> **Instructions to follow**:
Once you reach the line that holds "J201 pin 2: CANH -> CANL" in the listing below, output it and every line after it through the line that holds "U1: NOR 74HC02", word for word.

> **Records to process**:
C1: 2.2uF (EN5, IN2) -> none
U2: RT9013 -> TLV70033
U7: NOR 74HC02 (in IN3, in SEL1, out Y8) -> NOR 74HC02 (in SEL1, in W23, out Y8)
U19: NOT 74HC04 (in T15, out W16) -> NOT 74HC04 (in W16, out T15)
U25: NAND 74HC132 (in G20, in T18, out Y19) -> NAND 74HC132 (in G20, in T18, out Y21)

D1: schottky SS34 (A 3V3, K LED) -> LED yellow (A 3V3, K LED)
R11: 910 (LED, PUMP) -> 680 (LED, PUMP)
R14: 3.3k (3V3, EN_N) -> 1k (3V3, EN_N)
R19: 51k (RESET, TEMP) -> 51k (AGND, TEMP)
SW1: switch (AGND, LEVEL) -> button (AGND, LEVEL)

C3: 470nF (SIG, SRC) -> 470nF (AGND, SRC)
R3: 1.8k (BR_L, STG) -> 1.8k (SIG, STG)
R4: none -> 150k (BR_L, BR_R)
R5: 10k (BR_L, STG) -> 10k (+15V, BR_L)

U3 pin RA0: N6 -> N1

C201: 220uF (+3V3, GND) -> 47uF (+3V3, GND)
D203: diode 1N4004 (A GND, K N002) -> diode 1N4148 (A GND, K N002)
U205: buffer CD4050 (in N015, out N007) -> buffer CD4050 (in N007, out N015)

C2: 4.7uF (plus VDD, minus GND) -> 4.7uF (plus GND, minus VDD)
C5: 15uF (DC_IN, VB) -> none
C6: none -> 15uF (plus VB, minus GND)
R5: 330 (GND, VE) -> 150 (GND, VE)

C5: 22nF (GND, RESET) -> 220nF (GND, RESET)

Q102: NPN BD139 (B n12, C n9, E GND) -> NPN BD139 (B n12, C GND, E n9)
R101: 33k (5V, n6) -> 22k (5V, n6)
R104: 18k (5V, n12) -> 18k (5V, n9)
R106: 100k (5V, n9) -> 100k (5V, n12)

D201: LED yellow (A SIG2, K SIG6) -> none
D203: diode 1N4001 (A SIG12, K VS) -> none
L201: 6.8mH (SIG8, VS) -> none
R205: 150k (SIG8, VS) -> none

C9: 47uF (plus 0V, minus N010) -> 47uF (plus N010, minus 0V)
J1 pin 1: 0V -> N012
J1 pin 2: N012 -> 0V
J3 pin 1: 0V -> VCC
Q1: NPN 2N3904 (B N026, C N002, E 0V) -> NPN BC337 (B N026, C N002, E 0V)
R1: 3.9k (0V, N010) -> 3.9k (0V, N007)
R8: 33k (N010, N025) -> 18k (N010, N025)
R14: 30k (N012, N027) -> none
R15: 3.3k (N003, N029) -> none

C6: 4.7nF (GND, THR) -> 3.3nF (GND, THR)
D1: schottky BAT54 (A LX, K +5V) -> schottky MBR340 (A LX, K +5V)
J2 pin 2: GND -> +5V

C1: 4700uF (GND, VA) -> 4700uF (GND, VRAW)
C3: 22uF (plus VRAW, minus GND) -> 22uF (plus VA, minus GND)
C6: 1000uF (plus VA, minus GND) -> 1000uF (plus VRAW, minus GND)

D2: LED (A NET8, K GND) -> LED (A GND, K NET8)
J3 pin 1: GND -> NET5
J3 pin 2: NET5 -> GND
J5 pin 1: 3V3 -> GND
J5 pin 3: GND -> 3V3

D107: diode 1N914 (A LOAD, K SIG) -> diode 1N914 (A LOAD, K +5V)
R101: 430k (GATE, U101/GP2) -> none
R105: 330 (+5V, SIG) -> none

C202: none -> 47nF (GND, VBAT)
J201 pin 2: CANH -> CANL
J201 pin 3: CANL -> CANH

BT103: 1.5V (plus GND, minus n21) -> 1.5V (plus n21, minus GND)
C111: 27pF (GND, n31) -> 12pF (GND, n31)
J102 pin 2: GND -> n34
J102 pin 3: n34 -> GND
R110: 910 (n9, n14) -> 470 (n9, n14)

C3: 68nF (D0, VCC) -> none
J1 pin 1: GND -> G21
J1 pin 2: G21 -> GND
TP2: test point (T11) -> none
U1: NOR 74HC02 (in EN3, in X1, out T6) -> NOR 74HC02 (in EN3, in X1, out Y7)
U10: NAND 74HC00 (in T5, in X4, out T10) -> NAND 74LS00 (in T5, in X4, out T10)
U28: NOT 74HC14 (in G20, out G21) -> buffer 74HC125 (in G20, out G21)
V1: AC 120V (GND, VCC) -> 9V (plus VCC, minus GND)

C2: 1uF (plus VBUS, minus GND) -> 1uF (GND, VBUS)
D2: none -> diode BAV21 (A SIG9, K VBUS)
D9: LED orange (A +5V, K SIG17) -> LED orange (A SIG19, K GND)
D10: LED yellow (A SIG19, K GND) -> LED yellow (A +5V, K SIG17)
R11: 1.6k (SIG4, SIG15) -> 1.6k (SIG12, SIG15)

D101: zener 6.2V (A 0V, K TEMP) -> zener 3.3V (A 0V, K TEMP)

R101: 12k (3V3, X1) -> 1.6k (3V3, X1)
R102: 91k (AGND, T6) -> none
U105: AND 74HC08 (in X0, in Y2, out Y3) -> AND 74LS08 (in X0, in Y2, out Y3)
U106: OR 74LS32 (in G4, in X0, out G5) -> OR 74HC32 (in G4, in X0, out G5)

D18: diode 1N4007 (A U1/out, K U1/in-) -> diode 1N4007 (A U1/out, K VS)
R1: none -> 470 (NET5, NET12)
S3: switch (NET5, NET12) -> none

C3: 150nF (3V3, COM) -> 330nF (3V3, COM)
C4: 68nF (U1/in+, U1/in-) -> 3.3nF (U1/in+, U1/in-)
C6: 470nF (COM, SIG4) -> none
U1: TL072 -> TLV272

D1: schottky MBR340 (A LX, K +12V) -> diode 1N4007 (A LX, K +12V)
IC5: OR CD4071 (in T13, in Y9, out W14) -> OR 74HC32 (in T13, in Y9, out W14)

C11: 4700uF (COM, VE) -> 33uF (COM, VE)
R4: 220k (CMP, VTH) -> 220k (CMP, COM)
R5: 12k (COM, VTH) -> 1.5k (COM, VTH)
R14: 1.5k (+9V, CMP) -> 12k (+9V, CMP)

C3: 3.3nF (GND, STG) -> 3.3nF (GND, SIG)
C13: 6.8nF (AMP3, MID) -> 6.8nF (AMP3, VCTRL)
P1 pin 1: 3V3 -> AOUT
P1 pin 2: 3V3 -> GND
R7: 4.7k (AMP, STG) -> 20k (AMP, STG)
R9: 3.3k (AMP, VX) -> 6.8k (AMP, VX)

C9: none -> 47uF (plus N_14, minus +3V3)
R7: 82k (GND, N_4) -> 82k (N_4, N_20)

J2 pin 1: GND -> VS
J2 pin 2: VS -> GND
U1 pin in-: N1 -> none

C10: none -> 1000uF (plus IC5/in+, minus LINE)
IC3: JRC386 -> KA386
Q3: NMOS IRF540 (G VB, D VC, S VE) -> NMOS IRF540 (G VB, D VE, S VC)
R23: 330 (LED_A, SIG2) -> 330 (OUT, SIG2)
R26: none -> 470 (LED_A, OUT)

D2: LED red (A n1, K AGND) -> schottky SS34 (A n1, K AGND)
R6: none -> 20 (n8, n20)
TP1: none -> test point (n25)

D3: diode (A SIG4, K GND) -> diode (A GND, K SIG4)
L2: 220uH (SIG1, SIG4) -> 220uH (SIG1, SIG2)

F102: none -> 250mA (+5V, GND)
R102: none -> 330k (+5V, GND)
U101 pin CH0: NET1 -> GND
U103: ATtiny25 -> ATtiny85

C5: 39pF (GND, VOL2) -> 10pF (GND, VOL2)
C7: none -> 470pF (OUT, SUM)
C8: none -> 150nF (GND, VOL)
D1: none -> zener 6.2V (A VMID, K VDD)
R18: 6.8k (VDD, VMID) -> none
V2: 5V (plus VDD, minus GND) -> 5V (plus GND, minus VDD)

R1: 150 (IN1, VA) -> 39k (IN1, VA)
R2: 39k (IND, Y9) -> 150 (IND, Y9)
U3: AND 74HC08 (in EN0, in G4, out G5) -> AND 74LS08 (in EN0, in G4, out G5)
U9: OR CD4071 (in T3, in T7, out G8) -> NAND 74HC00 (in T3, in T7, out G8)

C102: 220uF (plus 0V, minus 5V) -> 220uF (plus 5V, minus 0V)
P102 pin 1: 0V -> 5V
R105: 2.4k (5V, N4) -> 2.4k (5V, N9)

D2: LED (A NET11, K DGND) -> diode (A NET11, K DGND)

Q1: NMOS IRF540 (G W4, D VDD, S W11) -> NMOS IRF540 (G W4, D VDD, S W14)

> **Solution to this exercise**:
J201 pin 2: CANH -> CANL
J201 pin 3: CANL -> CANH

BT103: 1.5V (plus GND, minus n21) -> 1.5V (plus n21, minus GND)
C111: 27pF (GND, n31) -> 12pF (GND, n31)
J102 pin 2: GND -> n34
J102 pin 3: n34 -> GND
R110: 910 (n9, n14) -> 470 (n9, n14)

C3: 68nF (D0, VCC) -> none
J1 pin 1: GND -> G21
J1 pin 2: G21 -> GND
TP2: test point (T11) -> none
U1: NOR 74HC02 (in EN3, in X1, out T6) -> NOR 74HC02 (in EN3, in X1, out Y7)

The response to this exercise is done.